BEGIN RECORDS FOR PROCESSING

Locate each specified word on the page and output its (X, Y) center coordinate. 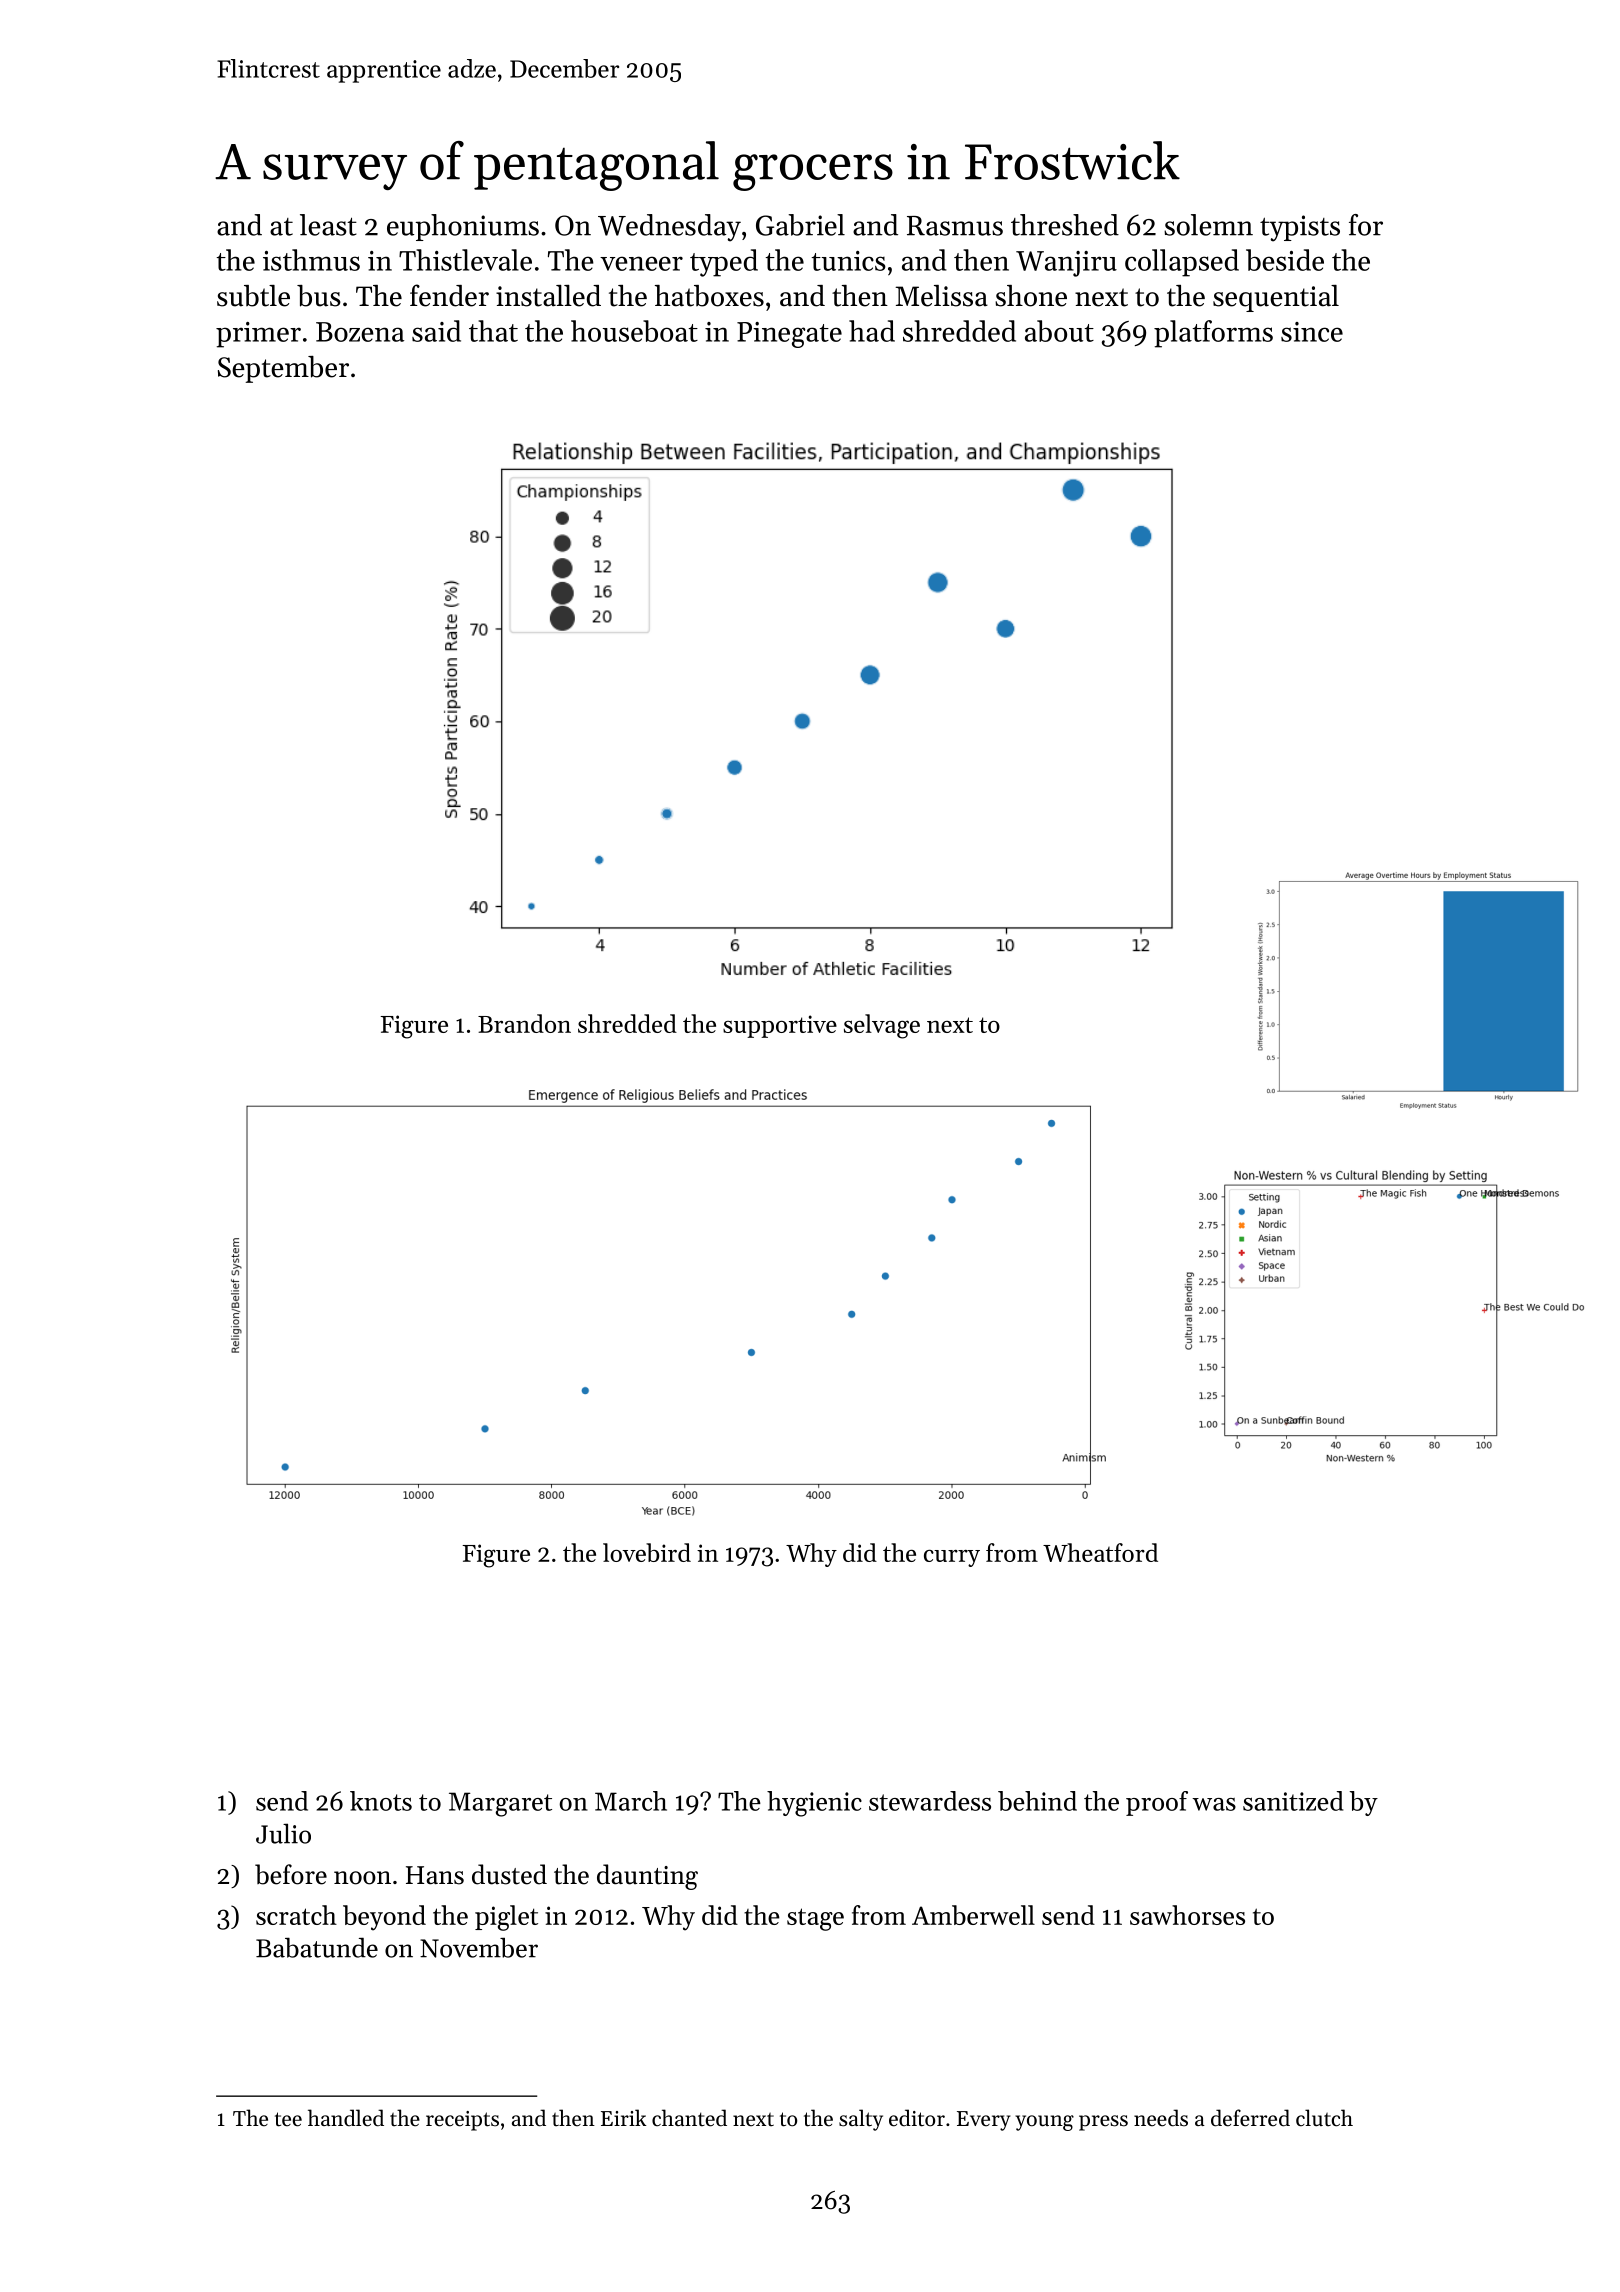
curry (952, 1558)
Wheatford (1100, 1552)
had (872, 331)
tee (288, 2119)
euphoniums (463, 227)
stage (815, 1919)
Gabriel (800, 225)
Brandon (524, 1023)
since (1312, 332)
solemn (1208, 225)
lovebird (647, 1552)
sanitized (1293, 1801)
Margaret (500, 1804)
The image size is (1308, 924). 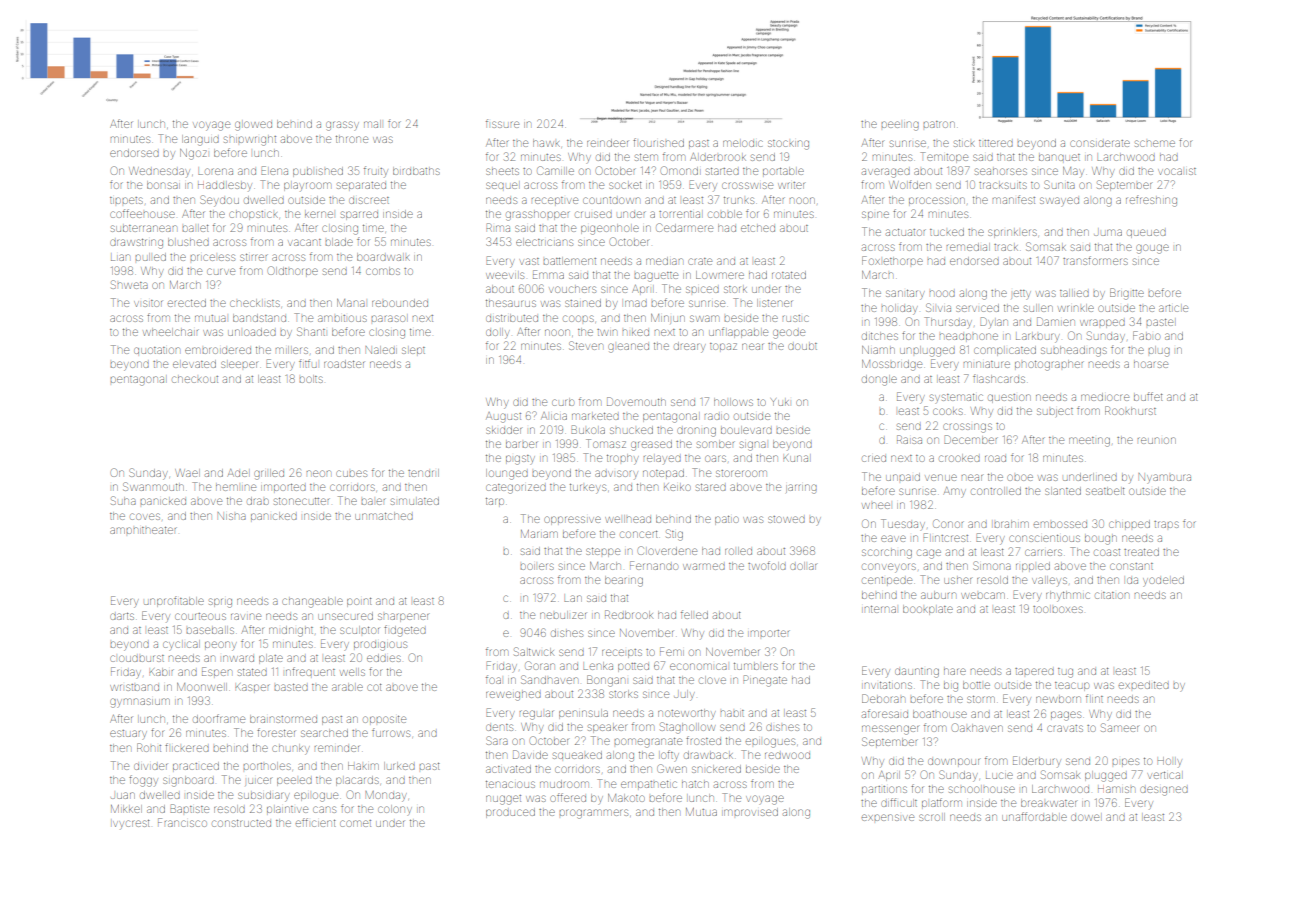 I want to click on bolts, so click(x=311, y=379).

END RECORDS FOR PROCESSING

Copy the data above word for word, from its first line through the line that contains "Margaret (500, 1804)", including both. Leave the pictures out of your copy.

▶ **TASK SOLUTION**:
Locate each specified word on the page and output its (X, Y) center coordinate. 
curry (952, 1558)
Wheatford (1100, 1552)
had (872, 331)
tee (288, 2119)
euphoniums (463, 227)
stage (815, 1919)
Gabriel (800, 225)
Brandon (524, 1023)
since (1312, 332)
solemn (1208, 225)
lovebird (647, 1552)
sanitized (1293, 1801)
Margaret (500, 1804)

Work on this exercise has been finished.